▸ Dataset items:
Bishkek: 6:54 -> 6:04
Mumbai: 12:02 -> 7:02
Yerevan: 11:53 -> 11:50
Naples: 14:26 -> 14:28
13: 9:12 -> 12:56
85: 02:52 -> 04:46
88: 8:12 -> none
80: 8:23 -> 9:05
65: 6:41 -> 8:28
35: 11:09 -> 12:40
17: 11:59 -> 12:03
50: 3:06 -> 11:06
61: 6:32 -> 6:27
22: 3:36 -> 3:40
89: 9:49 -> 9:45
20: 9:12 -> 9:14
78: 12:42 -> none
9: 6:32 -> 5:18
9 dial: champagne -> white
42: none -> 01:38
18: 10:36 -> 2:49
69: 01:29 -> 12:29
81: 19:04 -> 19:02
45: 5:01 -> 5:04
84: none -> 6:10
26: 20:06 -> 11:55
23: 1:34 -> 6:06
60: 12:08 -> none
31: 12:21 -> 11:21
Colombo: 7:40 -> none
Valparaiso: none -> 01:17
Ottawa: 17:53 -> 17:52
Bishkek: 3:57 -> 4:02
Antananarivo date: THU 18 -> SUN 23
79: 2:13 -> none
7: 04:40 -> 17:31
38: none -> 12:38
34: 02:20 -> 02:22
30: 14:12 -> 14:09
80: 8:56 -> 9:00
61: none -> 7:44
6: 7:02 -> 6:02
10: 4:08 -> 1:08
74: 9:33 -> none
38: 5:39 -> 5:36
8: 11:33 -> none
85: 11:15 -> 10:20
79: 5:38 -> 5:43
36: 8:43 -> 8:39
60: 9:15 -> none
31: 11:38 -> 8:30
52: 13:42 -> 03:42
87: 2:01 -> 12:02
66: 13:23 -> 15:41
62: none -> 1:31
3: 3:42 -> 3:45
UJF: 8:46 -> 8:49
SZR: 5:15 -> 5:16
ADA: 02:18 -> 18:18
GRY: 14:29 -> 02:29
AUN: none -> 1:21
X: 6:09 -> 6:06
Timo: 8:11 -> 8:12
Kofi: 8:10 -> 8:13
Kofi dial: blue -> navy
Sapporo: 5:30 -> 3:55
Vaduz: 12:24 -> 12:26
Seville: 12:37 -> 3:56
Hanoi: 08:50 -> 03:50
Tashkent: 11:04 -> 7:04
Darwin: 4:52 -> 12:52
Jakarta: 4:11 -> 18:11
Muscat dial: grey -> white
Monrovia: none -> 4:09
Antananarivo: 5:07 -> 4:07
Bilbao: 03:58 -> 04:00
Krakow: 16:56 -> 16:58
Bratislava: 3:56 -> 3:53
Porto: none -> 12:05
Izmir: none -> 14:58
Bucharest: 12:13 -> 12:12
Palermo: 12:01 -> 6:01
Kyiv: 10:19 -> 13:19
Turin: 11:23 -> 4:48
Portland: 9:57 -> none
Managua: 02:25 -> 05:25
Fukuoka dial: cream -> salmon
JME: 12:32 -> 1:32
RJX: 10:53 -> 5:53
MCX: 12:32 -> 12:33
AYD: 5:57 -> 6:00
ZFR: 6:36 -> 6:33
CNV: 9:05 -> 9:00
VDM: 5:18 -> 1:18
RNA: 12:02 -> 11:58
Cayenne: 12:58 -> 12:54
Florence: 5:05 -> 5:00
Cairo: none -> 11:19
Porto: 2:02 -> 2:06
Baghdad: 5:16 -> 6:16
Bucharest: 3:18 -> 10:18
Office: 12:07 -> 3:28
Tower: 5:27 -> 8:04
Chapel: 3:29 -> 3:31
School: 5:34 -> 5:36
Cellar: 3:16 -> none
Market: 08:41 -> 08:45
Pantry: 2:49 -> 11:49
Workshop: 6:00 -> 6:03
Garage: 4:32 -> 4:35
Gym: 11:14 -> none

▸ INSTRUCTIONS FOR THE TASK: Update the data above so that "dial" becomes "face" everywhere, with nothing else changed.

▸ EXERCISE ANSWER:
Bishkek: 6:54 -> 6:04
Mumbai: 12:02 -> 7:02
Yerevan: 11:53 -> 11:50
Naples: 14:26 -> 14:28
13: 9:12 -> 12:56
85: 02:52 -> 04:46
88: 8:12 -> none
80: 8:23 -> 9:05
65: 6:41 -> 8:28
35: 11:09 -> 12:40
17: 11:59 -> 12:03
50: 3:06 -> 11:06
61: 6:32 -> 6:27
22: 3:36 -> 3:40
89: 9:49 -> 9:45
20: 9:12 -> 9:14
78: 12:42 -> none
9: 6:32 -> 5:18
9 face: champagne -> white
42: none -> 01:38
18: 10:36 -> 2:49
69: 01:29 -> 12:29
81: 19:04 -> 19:02
45: 5:01 -> 5:04
84: none -> 6:10
26: 20:06 -> 11:55
23: 1:34 -> 6:06
60: 12:08 -> none
31: 12:21 -> 11:21
Colombo: 7:40 -> none
Valparaiso: none -> 01:17
Ottawa: 17:53 -> 17:52
Bishkek: 3:57 -> 4:02
Antananarivo date: THU 18 -> SUN 23
79: 2:13 -> none
7: 04:40 -> 17:31
38: none -> 12:38
34: 02:20 -> 02:22
30: 14:12 -> 14:09
80: 8:56 -> 9:00
61: none -> 7:44
6: 7:02 -> 6:02
10: 4:08 -> 1:08
74: 9:33 -> none
38: 5:39 -> 5:36
8: 11:33 -> none
85: 11:15 -> 10:20
79: 5:38 -> 5:43
36: 8:43 -> 8:39
60: 9:15 -> none
31: 11:38 -> 8:30
52: 13:42 -> 03:42
87: 2:01 -> 12:02
66: 13:23 -> 15:41
62: none -> 1:31
3: 3:42 -> 3:45
UJF: 8:46 -> 8:49
SZR: 5:15 -> 5:16
ADA: 02:18 -> 18:18
GRY: 14:29 -> 02:29
AUN: none -> 1:21
X: 6:09 -> 6:06
Timo: 8:11 -> 8:12
Kofi: 8:10 -> 8:13
Kofi face: blue -> navy
Sapporo: 5:30 -> 3:55
Vaduz: 12:24 -> 12:26
Seville: 12:37 -> 3:56
Hanoi: 08:50 -> 03:50
Tashkent: 11:04 -> 7:04
Darwin: 4:52 -> 12:52
Jakarta: 4:11 -> 18:11
Muscat face: grey -> white
Monrovia: none -> 4:09
Antananarivo: 5:07 -> 4:07
Bilbao: 03:58 -> 04:00
Krakow: 16:56 -> 16:58
Bratislava: 3:56 -> 3:53
Porto: none -> 12:05
Izmir: none -> 14:58
Bucharest: 12:13 -> 12:12
Palermo: 12:01 -> 6:01
Kyiv: 10:19 -> 13:19
Turin: 11:23 -> 4:48
Portland: 9:57 -> none
Managua: 02:25 -> 05:25
Fukuoka face: cream -> salmon
JME: 12:32 -> 1:32
RJX: 10:53 -> 5:53
MCX: 12:32 -> 12:33
AYD: 5:57 -> 6:00
ZFR: 6:36 -> 6:33
CNV: 9:05 -> 9:00
VDM: 5:18 -> 1:18
RNA: 12:02 -> 11:58
Cayenne: 12:58 -> 12:54
Florence: 5:05 -> 5:00
Cairo: none -> 11:19
Porto: 2:02 -> 2:06
Baghdad: 5:16 -> 6:16
Bucharest: 3:18 -> 10:18
Office: 12:07 -> 3:28
Tower: 5:27 -> 8:04
Chapel: 3:29 -> 3:31
School: 5:34 -> 5:36
Cellar: 3:16 -> none
Market: 08:41 -> 08:45
Pantry: 2:49 -> 11:49
Workshop: 6:00 -> 6:03
Garage: 4:32 -> 4:35
Gym: 11:14 -> none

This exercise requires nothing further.